**Available data:**
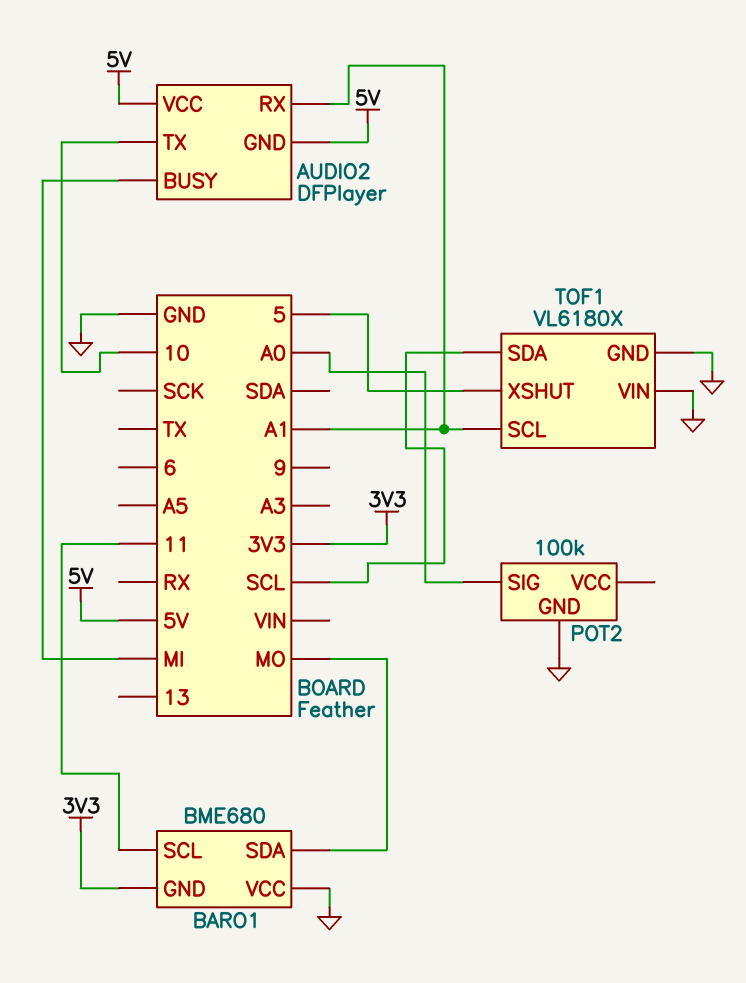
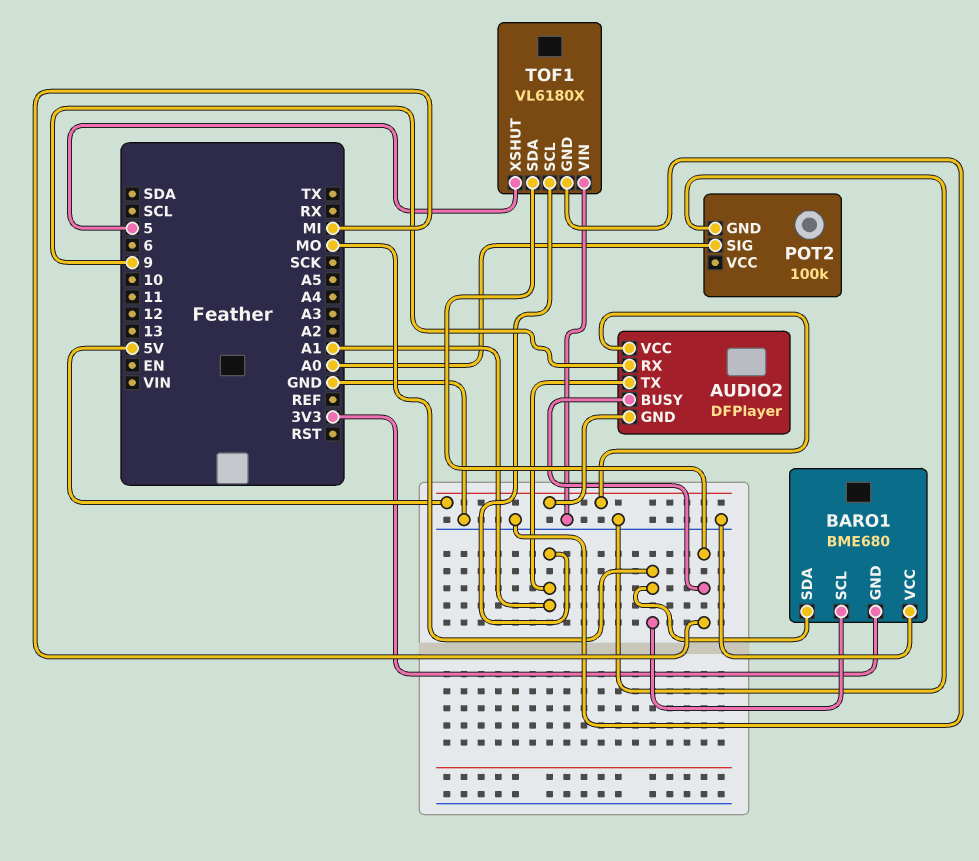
AUDIO2 pin RX: A1 -> 9
AUDIO2 pin TX: 10 -> A1
BARO1 pin SCL: 11 -> MO
TOF1 pin SDA: SCL -> MI

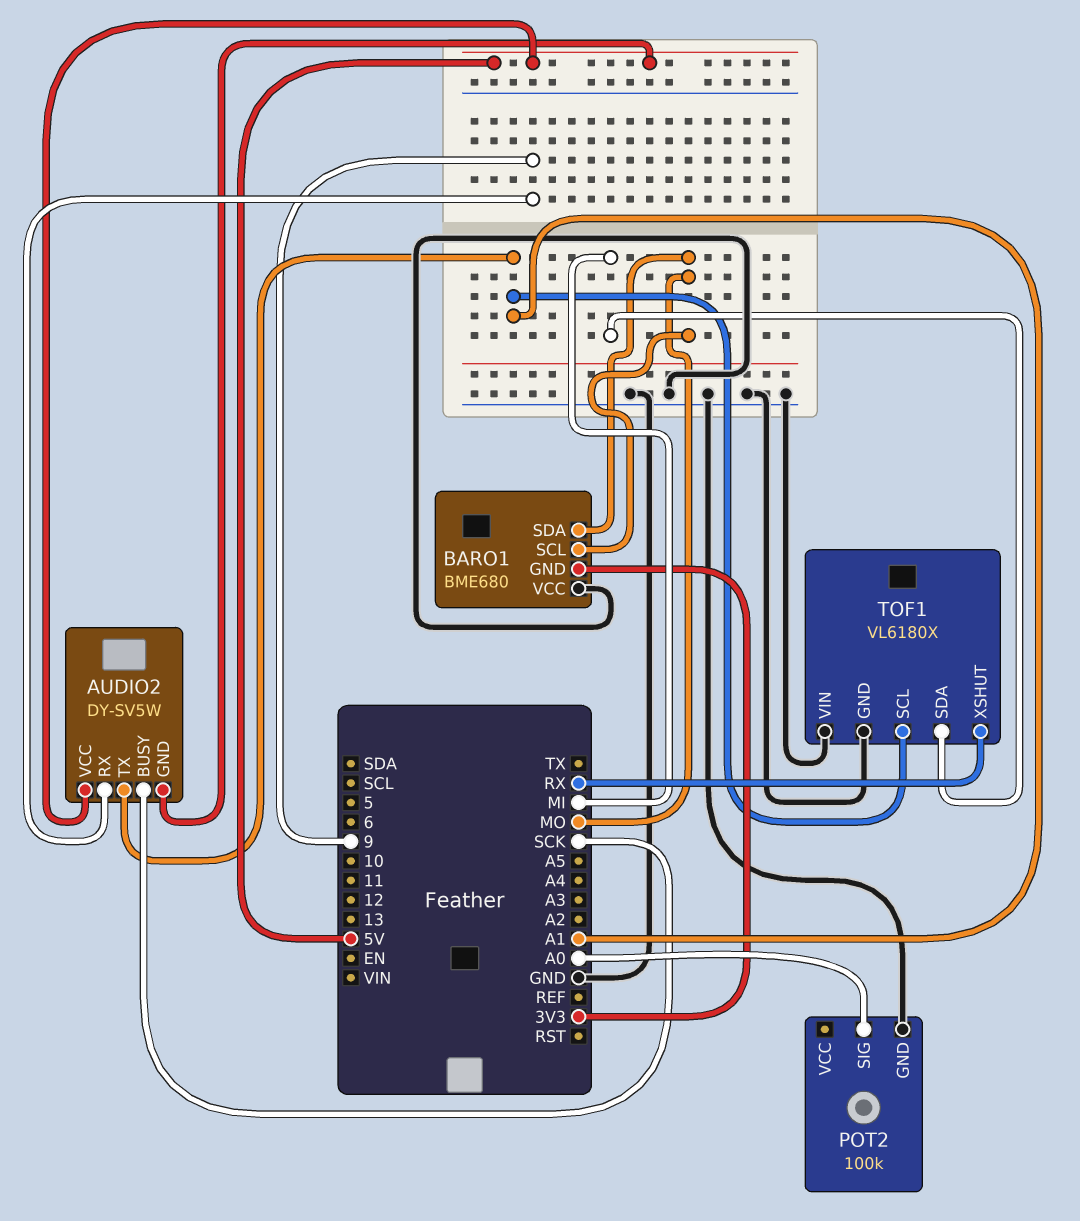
AUDIO2: DFPlayer -> DY-SV5W
AUDIO2 pin BUSY: MI -> SCK
TOF1 pin XSHUT: 5 -> RX

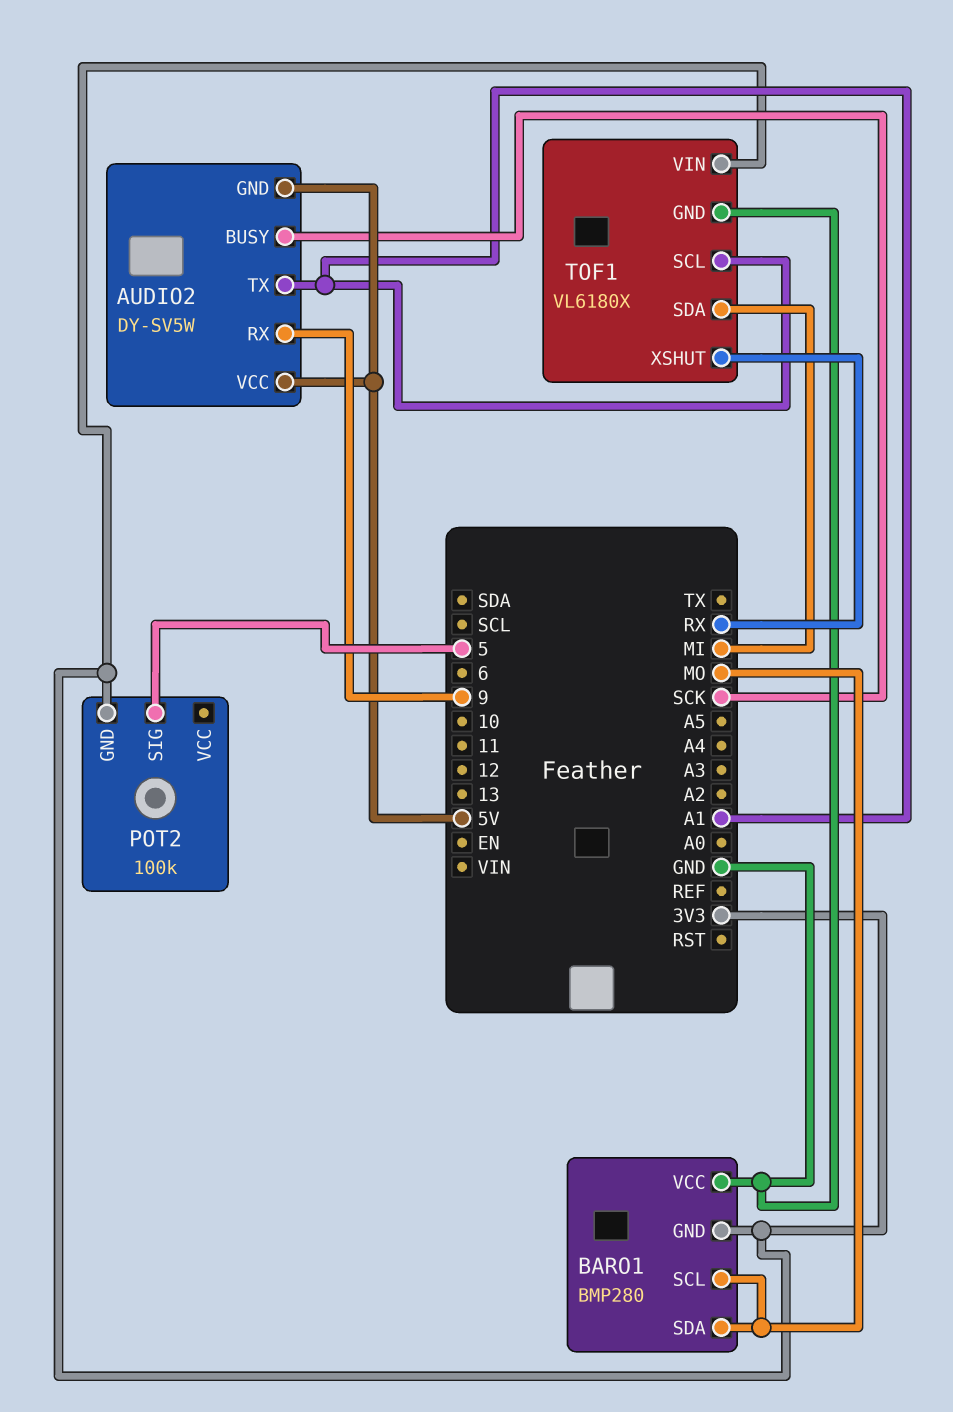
BARO1: BME680 -> BMP280
POT2 pin GND: GND -> 3V3
POT2 pin SIG: A0 -> 5
TOF1 pin VIN: GND -> 3V3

**Instructions for the task:** What is needed is the data above, retyped exactly, with every picture left out.

**Completed exercise:**
AUDIO2 pin RX: A1 -> 9
AUDIO2 pin TX: 10 -> A1
BARO1 pin SCL: 11 -> MO
TOF1 pin SDA: SCL -> MI

AUDIO2: DFPlayer -> DY-SV5W
AUDIO2 pin BUSY: MI -> SCK
TOF1 pin XSHUT: 5 -> RX

BARO1: BME680 -> BMP280
POT2 pin GND: GND -> 3V3
POT2 pin SIG: A0 -> 5
TOF1 pin VIN: GND -> 3V3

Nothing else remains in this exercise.